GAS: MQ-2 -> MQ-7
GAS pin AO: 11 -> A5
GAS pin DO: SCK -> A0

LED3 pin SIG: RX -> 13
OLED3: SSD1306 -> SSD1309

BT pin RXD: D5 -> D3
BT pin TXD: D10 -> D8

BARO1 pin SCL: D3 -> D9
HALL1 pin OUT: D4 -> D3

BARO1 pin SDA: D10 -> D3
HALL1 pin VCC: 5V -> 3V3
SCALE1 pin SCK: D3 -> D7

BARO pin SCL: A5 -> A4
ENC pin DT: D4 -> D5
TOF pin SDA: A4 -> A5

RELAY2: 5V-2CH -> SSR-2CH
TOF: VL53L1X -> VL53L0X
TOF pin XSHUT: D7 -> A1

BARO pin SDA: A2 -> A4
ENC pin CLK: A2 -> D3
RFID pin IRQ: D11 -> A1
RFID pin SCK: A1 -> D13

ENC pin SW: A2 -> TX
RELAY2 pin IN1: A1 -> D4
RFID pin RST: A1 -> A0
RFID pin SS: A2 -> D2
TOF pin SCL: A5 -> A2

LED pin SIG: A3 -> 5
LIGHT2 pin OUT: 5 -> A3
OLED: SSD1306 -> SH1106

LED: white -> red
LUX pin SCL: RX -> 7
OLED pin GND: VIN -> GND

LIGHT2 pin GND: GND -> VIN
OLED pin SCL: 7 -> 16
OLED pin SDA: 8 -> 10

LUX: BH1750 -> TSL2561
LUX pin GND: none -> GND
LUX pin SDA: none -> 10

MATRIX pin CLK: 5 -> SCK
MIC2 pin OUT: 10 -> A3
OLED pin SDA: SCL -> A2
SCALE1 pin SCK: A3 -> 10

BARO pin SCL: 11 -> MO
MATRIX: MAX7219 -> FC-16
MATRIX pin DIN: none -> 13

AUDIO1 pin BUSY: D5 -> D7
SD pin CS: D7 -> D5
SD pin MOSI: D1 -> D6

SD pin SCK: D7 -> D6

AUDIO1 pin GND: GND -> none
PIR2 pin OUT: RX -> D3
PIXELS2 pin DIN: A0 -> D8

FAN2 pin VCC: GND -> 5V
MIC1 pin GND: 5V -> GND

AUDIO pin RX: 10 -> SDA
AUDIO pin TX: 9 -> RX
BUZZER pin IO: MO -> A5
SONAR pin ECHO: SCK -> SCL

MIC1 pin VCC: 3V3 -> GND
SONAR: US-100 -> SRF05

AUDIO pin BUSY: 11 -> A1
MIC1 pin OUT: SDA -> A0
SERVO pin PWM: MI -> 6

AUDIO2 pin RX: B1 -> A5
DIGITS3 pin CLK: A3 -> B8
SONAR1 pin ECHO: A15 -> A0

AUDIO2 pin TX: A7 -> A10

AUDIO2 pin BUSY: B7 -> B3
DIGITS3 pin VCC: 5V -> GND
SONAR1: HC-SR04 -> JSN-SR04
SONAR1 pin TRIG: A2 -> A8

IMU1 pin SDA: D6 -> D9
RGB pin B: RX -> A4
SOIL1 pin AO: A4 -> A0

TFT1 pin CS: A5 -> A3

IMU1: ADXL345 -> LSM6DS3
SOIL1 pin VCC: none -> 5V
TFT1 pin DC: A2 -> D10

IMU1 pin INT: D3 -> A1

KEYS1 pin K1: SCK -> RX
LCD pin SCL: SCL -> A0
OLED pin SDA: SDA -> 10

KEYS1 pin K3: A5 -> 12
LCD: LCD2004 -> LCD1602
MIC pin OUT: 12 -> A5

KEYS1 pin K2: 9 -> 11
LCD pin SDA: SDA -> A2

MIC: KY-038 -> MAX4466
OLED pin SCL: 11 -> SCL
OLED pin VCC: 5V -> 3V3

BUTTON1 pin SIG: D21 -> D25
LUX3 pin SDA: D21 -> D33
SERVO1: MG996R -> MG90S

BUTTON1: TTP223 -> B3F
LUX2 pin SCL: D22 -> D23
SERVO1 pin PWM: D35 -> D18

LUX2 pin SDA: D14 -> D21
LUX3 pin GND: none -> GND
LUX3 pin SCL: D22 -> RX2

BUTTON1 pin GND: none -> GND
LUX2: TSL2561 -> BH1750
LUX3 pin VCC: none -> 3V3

====

WHAT NEEDS TO BE DONE
In the records above, find every line with the word "ECHO" and copy it.

RESPONSE TO THE TASK
SONAR pin ECHO: SCK -> SCL
SONAR1 pin ECHO: A15 -> A0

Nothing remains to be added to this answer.